Copy every entry exactly as given, minus the images.
[[ RECORDS PROVIDED open ]]
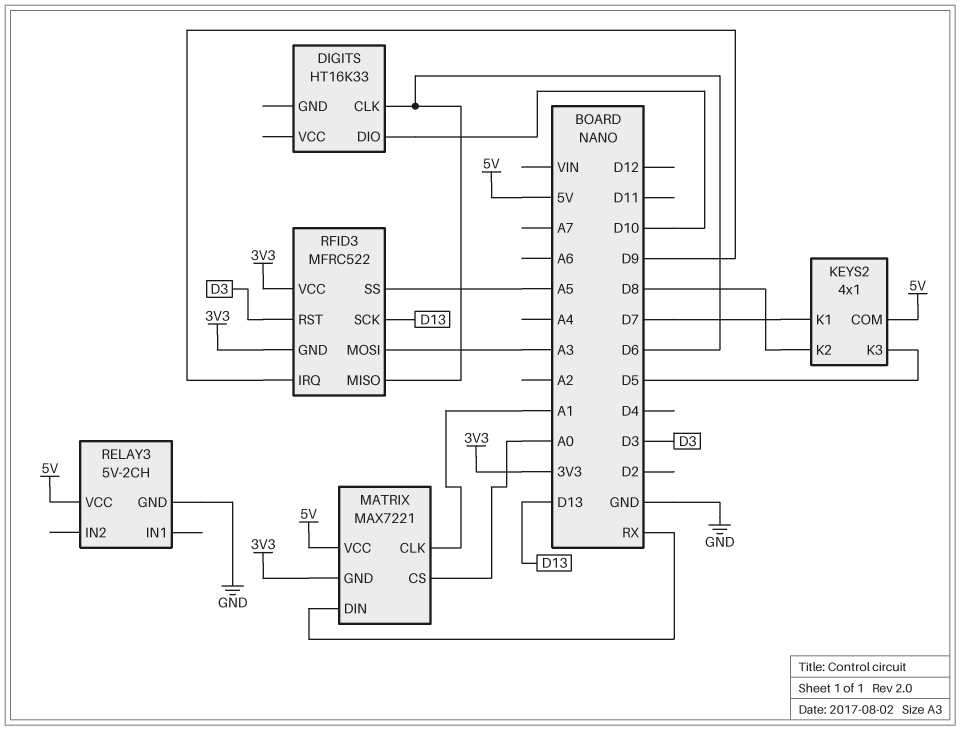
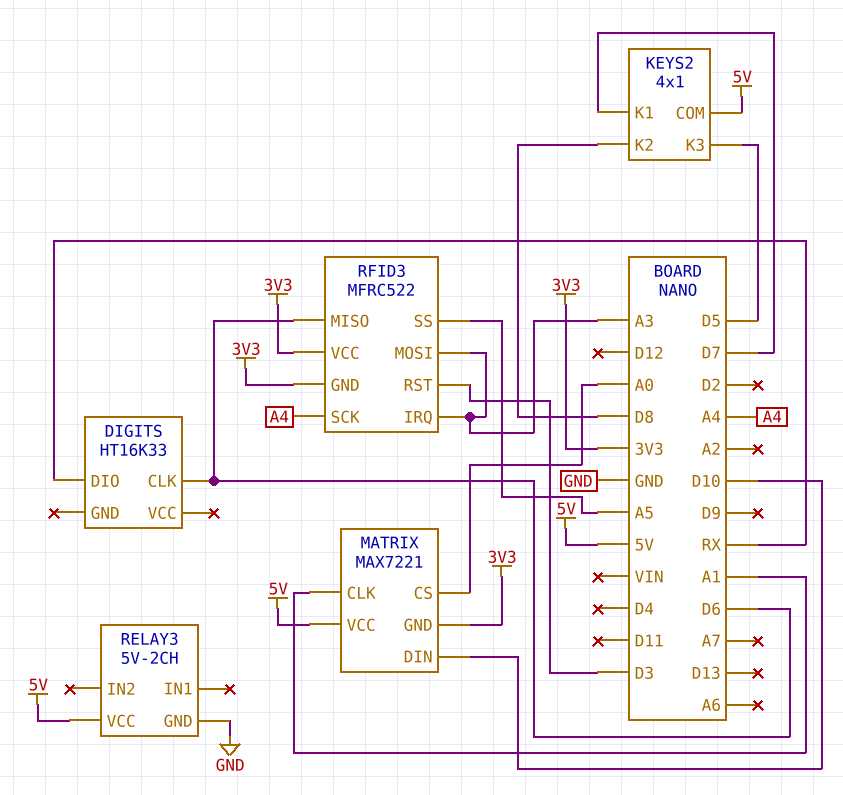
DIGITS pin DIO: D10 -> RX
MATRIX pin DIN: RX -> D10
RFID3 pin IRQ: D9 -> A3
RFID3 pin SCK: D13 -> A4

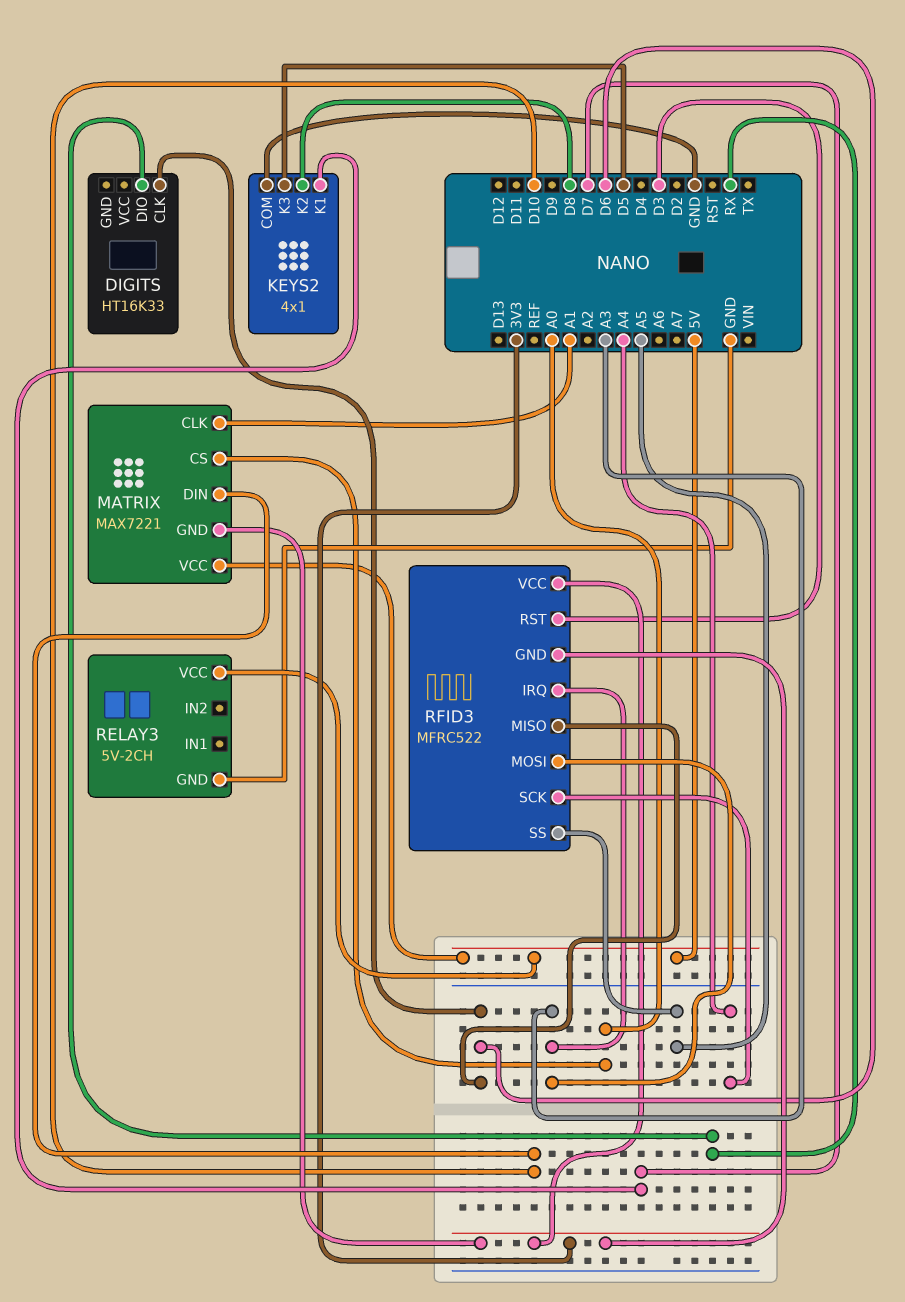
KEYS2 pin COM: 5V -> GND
[[ RECORDS PROVIDED closed ]]
■ **OUTPUT FOR THIS EXERCISE**:
DIGITS pin DIO: D10 -> RX
MATRIX pin DIN: RX -> D10
RFID3 pin IRQ: D9 -> A3
RFID3 pin SCK: D13 -> A4

KEYS2 pin COM: 5V -> GND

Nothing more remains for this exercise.